__What the task asks__.
Your answer must be every line of the data that holds the string "yellow".

── The data ──

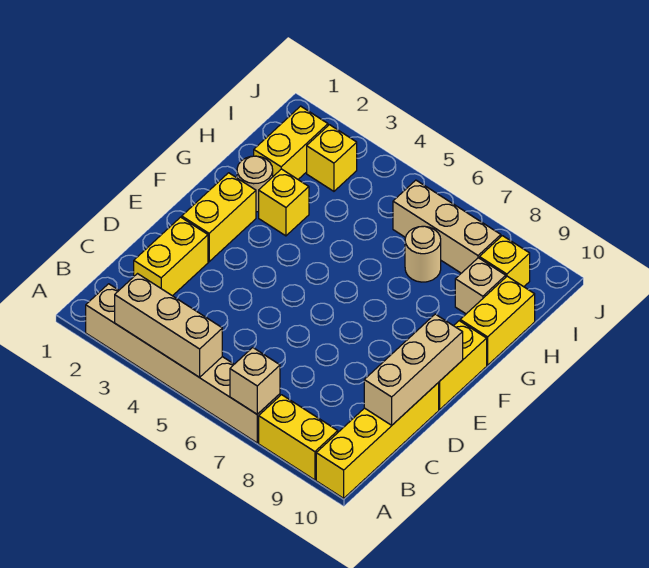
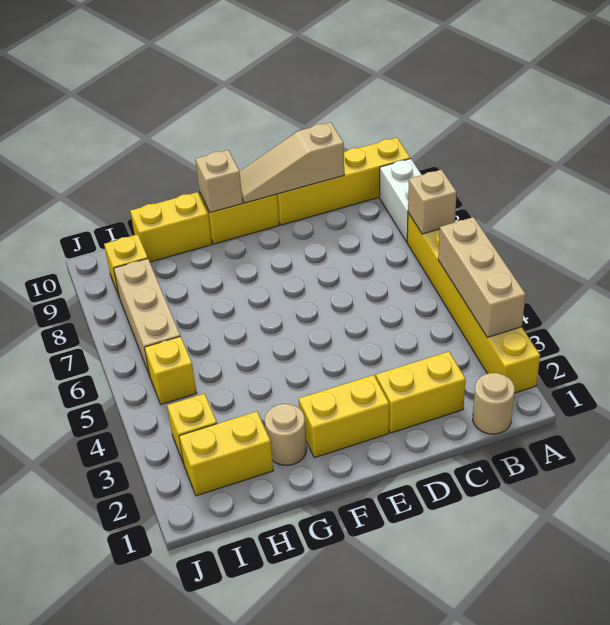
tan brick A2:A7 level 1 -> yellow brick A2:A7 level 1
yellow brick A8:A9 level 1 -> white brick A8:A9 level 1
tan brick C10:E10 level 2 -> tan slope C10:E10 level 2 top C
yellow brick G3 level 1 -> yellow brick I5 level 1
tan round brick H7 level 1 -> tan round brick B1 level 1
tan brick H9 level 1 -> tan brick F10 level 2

───

__Your solution__.
tan brick A2:A7 level 1 -> yellow brick A2:A7 level 1
yellow brick A8:A9 level 1 -> white brick A8:A9 level 1
yellow brick G3 level 1 -> yellow brick I5 level 1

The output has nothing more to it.